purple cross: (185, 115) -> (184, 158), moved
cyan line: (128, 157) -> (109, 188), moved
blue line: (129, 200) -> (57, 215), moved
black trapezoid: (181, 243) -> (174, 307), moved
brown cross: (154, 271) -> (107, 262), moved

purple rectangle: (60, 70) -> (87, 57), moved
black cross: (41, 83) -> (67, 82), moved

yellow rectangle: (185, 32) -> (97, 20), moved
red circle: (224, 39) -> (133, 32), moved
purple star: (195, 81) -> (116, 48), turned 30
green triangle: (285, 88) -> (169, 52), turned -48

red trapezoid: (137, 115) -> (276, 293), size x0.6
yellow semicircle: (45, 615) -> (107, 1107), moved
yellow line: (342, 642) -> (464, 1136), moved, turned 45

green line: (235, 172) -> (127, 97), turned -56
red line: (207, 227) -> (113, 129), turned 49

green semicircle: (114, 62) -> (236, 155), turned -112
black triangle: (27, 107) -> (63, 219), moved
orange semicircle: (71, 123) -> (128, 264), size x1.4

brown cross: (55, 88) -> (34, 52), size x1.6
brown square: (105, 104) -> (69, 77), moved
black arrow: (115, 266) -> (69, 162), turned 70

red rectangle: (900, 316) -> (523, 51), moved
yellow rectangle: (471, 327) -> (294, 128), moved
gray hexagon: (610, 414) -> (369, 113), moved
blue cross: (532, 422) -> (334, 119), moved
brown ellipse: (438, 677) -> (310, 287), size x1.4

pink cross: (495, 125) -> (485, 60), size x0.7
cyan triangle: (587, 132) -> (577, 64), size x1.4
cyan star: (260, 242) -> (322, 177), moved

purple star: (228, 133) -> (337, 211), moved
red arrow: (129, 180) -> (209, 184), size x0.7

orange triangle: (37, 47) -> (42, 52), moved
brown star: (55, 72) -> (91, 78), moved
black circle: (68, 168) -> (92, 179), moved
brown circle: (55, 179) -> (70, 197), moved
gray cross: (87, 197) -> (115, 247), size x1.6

● ● ● ● ●

What you should do: From the line containing "blue cross: (532, 422) -> (334, 119), moved" to the final line of the data above, transcribe every line exactly and nothing more.

Answer:
blue cross: (532, 422) -> (334, 119), moved
brown ellipse: (438, 677) -> (310, 287), size x1.4

pink cross: (495, 125) -> (485, 60), size x0.7
cyan triangle: (587, 132) -> (577, 64), size x1.4
cyan star: (260, 242) -> (322, 177), moved

purple star: (228, 133) -> (337, 211), moved
red arrow: (129, 180) -> (209, 184), size x0.7

orange triangle: (37, 47) -> (42, 52), moved
brown star: (55, 72) -> (91, 78), moved
black circle: (68, 168) -> (92, 179), moved
brown circle: (55, 179) -> (70, 197), moved
gray cross: (87, 197) -> (115, 247), size x1.6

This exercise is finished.